Excerpts from a dataset
====================
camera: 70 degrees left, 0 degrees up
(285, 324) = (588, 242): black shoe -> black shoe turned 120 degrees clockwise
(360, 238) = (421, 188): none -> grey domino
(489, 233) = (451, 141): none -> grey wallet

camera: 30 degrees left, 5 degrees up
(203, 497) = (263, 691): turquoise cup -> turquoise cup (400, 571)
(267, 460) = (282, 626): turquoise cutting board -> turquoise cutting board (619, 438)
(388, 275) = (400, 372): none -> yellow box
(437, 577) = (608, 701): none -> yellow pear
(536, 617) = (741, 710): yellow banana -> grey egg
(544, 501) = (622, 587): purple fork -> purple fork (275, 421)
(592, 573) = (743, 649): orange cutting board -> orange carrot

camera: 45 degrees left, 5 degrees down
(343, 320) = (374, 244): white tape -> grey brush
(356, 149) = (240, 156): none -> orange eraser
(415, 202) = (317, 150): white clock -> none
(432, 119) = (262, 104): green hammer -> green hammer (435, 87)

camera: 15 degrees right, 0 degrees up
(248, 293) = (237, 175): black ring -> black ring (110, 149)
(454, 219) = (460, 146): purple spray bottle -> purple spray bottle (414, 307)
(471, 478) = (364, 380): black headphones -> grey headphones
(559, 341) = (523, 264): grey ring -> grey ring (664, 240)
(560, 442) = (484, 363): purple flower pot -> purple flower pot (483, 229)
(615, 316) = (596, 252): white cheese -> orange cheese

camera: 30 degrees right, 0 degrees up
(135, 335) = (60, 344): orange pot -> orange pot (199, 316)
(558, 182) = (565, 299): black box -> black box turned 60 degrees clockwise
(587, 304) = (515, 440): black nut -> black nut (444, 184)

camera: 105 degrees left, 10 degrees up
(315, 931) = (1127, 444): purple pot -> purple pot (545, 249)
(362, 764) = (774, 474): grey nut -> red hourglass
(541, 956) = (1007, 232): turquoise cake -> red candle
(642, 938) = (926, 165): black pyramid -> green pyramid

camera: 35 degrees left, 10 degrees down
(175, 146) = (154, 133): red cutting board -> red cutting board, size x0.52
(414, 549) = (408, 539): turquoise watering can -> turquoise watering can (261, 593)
====================
WORK TO BE COMPLETED: Give the data again, exactly.

EXERCISE OUTPUT:
camera: 70 degrees left, 0 degrees up
(285, 324) = (588, 242): black shoe -> black shoe turned 120 degrees clockwise
(360, 238) = (421, 188): none -> grey domino
(489, 233) = (451, 141): none -> grey wallet

camera: 30 degrees left, 5 degrees up
(203, 497) = (263, 691): turquoise cup -> turquoise cup (400, 571)
(267, 460) = (282, 626): turquoise cutting board -> turquoise cutting board (619, 438)
(388, 275) = (400, 372): none -> yellow box
(437, 577) = (608, 701): none -> yellow pear
(536, 617) = (741, 710): yellow banana -> grey egg
(544, 501) = (622, 587): purple fork -> purple fork (275, 421)
(592, 573) = (743, 649): orange cutting board -> orange carrot

camera: 45 degrees left, 5 degrees down
(343, 320) = (374, 244): white tape -> grey brush
(356, 149) = (240, 156): none -> orange eraser
(415, 202) = (317, 150): white clock -> none
(432, 119) = (262, 104): green hammer -> green hammer (435, 87)

camera: 15 degrees right, 0 degrees up
(248, 293) = (237, 175): black ring -> black ring (110, 149)
(454, 219) = (460, 146): purple spray bottle -> purple spray bottle (414, 307)
(471, 478) = (364, 380): black headphones -> grey headphones
(559, 341) = (523, 264): grey ring -> grey ring (664, 240)
(560, 442) = (484, 363): purple flower pot -> purple flower pot (483, 229)
(615, 316) = (596, 252): white cheese -> orange cheese

camera: 30 degrees right, 0 degrees up
(135, 335) = (60, 344): orange pot -> orange pot (199, 316)
(558, 182) = (565, 299): black box -> black box turned 60 degrees clockwise
(587, 304) = (515, 440): black nut -> black nut (444, 184)

camera: 105 degrees left, 10 degrees up
(315, 931) = (1127, 444): purple pot -> purple pot (545, 249)
(362, 764) = (774, 474): grey nut -> red hourglass
(541, 956) = (1007, 232): turquoise cake -> red candle
(642, 938) = (926, 165): black pyramid -> green pyramid

camera: 35 degrees left, 10 degrees down
(175, 146) = (154, 133): red cutting board -> red cutting board, size x0.52
(414, 549) = (408, 539): turquoise watering can -> turquoise watering can (261, 593)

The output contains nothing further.